> _Work order_
Every line in the listing below from the one with "C6: none -> 10uF (GND, ISO_E)" through the one with "S1: switch (+3V3, TRIG) -> switch (+3V3, GND)" is to be reproduced exactly, both ends included; leave out the rest.

> _Information supplied_
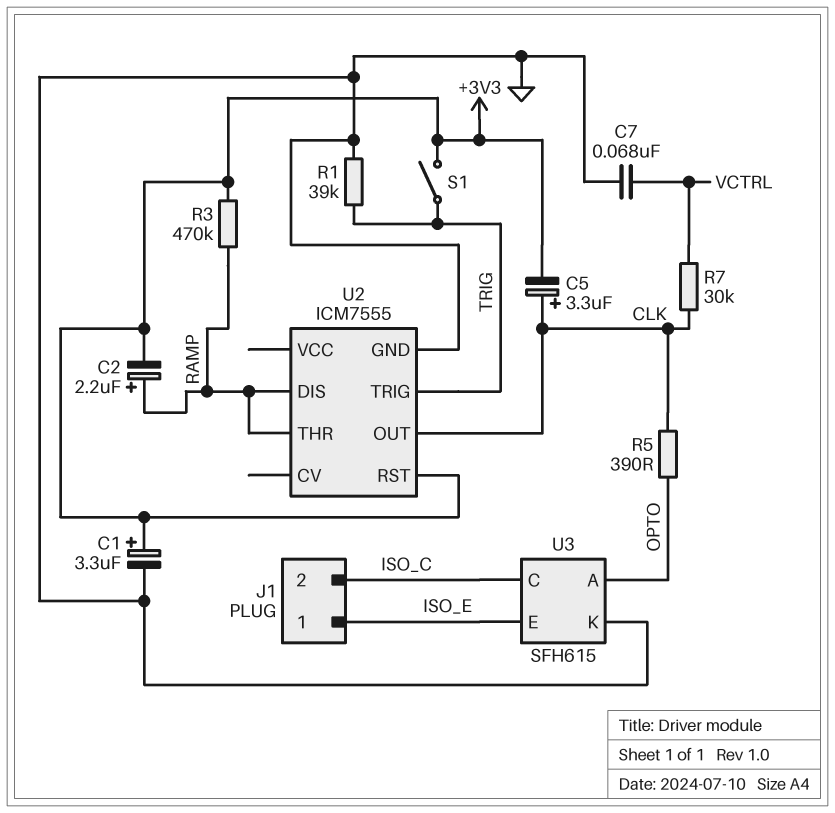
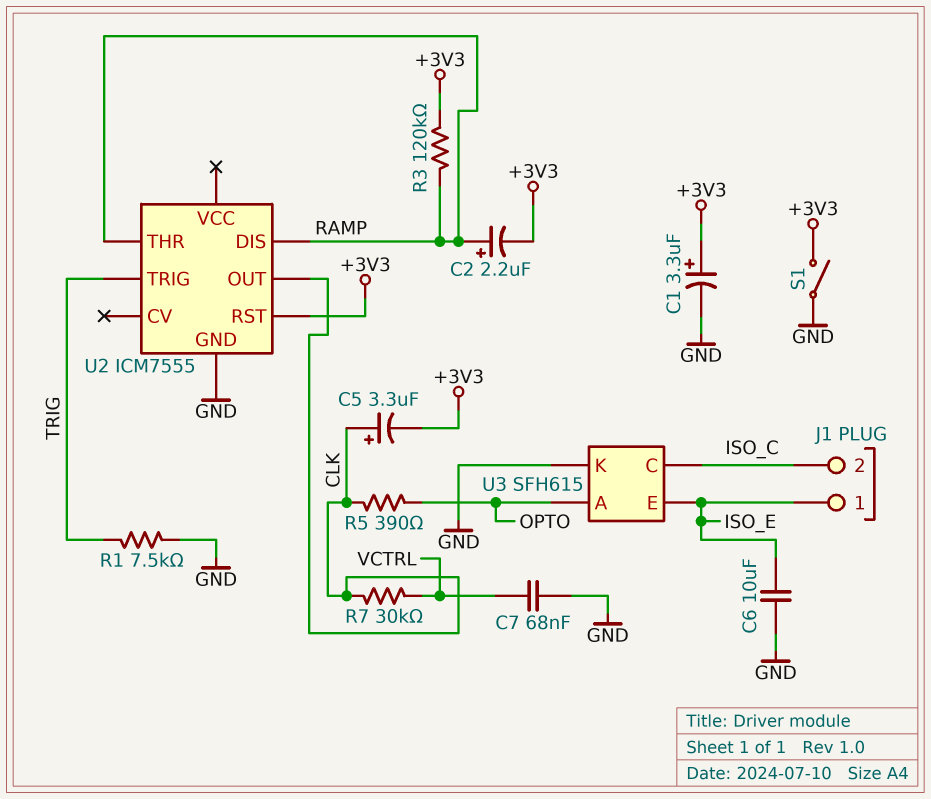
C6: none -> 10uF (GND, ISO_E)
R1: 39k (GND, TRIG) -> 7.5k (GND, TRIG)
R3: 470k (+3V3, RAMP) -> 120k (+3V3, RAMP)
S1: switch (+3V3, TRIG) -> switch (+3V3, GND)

==

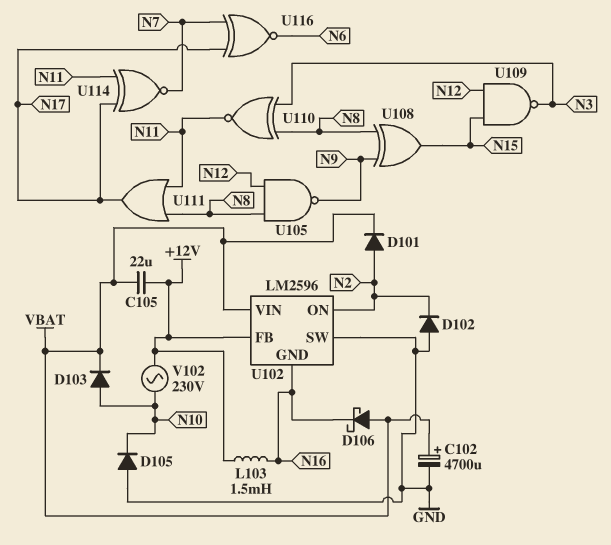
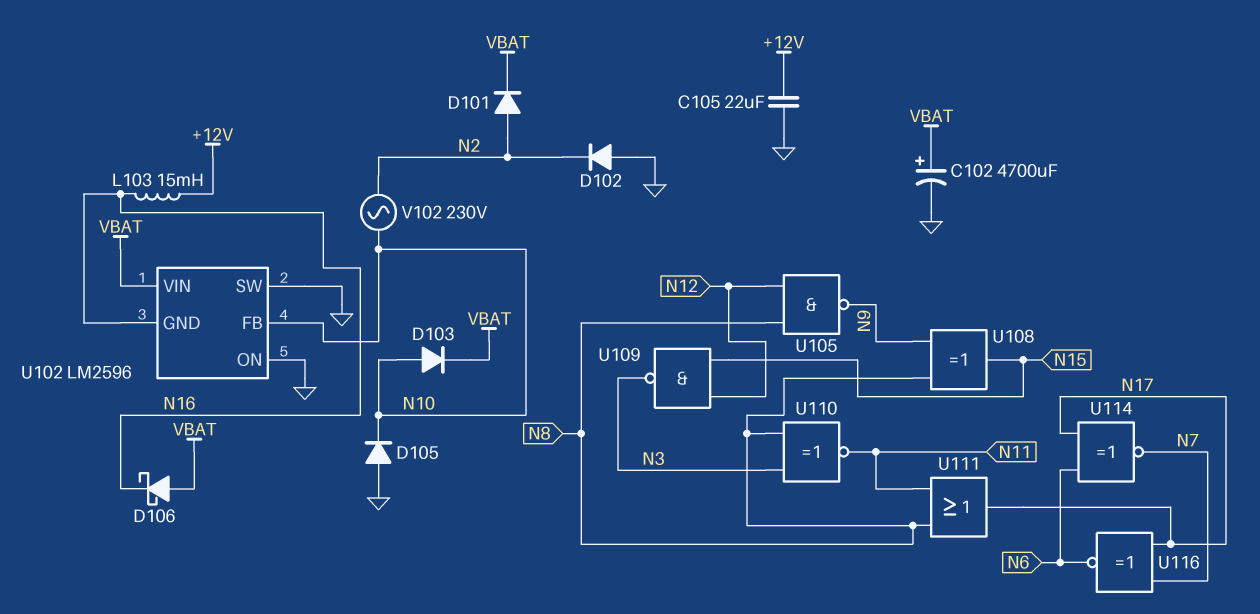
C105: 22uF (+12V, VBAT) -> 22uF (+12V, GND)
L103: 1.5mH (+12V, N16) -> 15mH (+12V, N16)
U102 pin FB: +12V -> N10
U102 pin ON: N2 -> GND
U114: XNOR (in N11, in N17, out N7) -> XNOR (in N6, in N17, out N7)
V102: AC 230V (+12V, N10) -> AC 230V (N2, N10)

> _Response_
C6: none -> 10uF (GND, ISO_E)
R1: 39k (GND, TRIG) -> 7.5k (GND, TRIG)
R3: 470k (+3V3, RAMP) -> 120k (+3V3, RAMP)
S1: switch (+3V3, TRIG) -> switch (+3V3, GND)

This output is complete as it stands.